Problem requirements — Take the data from its first line. Print each line exactly until the line containing "type=recolor; before=peaked cap" has been printed too.

Dataset excerpts —
──────────

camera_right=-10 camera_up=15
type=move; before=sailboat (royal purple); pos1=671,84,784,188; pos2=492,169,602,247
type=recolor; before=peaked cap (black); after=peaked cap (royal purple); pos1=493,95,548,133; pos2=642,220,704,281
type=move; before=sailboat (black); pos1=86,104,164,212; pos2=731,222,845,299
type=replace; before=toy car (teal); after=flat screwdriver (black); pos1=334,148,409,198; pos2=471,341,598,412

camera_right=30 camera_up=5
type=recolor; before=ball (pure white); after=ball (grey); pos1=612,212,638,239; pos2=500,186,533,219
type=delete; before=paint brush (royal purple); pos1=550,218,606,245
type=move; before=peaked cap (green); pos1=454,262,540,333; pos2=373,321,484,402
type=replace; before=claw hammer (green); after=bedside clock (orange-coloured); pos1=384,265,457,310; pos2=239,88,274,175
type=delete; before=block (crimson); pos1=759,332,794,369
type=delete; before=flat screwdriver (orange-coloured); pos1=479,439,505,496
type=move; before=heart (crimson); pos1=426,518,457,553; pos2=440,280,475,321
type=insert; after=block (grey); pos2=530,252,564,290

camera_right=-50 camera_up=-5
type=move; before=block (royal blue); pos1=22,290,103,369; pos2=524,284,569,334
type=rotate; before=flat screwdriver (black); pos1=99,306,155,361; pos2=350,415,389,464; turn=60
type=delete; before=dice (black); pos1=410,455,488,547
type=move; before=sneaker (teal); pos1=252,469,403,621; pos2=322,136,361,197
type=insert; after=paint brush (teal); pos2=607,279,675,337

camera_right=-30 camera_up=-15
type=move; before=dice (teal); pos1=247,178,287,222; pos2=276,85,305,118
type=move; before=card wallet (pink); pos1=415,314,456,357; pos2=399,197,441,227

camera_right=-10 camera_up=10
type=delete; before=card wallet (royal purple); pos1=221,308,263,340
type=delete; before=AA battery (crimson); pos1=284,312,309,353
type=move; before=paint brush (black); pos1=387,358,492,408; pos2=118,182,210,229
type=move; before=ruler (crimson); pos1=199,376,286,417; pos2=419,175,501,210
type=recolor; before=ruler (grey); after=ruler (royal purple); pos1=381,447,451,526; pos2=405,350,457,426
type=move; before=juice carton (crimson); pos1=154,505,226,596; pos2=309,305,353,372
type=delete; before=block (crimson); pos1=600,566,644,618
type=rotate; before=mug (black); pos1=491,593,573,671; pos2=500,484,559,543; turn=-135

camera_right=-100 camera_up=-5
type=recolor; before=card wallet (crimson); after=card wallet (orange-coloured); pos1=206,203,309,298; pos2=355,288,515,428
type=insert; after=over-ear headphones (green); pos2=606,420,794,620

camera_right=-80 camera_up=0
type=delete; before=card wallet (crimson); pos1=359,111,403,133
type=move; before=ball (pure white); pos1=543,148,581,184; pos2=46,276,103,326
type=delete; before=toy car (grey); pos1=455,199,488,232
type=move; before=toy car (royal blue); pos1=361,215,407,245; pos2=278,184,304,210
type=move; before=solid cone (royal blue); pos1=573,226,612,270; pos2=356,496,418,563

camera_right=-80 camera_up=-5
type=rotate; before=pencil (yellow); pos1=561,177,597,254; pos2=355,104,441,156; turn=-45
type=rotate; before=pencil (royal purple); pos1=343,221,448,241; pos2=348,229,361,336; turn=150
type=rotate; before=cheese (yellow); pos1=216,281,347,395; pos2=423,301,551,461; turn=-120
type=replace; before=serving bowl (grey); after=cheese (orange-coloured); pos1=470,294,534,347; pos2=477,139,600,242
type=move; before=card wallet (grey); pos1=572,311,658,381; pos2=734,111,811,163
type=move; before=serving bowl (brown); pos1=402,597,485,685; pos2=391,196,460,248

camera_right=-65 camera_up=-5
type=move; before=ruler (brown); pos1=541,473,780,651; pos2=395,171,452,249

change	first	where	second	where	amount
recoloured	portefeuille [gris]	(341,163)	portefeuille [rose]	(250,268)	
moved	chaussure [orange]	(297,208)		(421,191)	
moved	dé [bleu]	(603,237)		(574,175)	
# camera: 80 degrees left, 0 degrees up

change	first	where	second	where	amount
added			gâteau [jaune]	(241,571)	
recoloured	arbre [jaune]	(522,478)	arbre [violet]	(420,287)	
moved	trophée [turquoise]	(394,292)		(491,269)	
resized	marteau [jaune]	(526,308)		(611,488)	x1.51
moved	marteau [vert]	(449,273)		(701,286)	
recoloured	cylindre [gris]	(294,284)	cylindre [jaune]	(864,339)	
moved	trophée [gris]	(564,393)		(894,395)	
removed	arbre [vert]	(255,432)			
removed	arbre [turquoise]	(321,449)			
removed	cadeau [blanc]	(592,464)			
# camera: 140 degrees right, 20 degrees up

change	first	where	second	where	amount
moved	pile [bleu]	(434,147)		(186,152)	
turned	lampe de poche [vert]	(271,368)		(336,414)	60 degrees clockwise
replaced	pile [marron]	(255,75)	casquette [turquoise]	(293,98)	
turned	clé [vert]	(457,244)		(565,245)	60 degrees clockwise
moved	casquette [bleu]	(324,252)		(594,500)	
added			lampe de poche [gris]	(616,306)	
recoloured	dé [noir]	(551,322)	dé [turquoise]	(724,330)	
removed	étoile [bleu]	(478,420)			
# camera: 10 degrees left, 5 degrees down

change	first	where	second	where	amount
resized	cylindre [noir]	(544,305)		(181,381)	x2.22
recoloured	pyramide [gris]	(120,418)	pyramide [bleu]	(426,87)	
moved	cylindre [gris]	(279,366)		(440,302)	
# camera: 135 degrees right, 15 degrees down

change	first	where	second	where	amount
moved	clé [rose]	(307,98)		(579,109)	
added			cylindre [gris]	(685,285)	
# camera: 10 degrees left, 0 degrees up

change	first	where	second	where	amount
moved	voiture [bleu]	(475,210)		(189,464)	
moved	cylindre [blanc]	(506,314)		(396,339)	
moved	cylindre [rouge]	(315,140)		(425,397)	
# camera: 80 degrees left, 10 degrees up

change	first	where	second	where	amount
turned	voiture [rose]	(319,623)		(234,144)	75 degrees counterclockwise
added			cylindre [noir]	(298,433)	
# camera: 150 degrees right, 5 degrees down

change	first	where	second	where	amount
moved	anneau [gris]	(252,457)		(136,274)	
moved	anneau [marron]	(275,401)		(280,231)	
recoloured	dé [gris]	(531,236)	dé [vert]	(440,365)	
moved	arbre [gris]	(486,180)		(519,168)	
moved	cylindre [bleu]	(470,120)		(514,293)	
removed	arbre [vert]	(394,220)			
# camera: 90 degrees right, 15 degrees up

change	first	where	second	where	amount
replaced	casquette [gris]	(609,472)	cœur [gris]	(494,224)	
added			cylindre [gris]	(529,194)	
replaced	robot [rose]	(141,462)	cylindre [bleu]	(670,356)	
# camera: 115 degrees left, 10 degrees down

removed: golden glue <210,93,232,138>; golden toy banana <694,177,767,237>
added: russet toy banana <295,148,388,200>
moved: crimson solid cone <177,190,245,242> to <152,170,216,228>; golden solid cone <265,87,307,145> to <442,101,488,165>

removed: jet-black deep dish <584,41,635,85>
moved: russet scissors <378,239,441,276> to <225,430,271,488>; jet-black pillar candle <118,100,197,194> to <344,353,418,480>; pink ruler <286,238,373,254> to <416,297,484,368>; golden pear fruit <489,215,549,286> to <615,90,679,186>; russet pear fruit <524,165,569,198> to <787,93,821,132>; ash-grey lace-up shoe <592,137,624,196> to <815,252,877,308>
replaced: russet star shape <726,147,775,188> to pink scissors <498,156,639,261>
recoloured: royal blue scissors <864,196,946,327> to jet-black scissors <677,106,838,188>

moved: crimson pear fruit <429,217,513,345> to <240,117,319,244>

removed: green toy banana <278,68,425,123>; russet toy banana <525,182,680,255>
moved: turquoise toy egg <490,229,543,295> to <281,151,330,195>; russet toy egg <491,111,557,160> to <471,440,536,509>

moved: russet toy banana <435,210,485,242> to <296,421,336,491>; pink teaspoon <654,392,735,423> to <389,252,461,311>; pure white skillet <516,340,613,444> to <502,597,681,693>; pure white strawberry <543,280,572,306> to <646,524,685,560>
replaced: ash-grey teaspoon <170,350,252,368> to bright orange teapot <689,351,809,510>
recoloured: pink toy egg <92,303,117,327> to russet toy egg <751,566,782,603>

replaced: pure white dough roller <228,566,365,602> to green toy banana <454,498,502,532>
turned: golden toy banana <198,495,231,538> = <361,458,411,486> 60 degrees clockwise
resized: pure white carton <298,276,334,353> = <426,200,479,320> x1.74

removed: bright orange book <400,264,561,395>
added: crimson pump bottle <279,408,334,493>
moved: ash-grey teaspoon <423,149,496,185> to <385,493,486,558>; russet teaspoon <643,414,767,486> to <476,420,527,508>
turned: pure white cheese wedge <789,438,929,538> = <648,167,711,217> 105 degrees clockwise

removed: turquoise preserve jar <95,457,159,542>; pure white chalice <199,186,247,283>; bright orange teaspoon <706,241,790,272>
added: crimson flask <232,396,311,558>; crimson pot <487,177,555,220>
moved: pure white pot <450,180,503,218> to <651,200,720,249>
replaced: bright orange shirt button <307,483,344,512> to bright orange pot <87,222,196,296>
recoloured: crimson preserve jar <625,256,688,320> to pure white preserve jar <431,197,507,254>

──────────

Solution to the problem —
camera_right=-10 camera_up=15
type=move; before=sailboat (royal purple); pos1=671,84,784,188; pos2=492,169,602,247
type=recolor; before=peaked cap (black); after=peaked cap (royal purple); pos1=493,95,548,133; pos2=642,220,704,281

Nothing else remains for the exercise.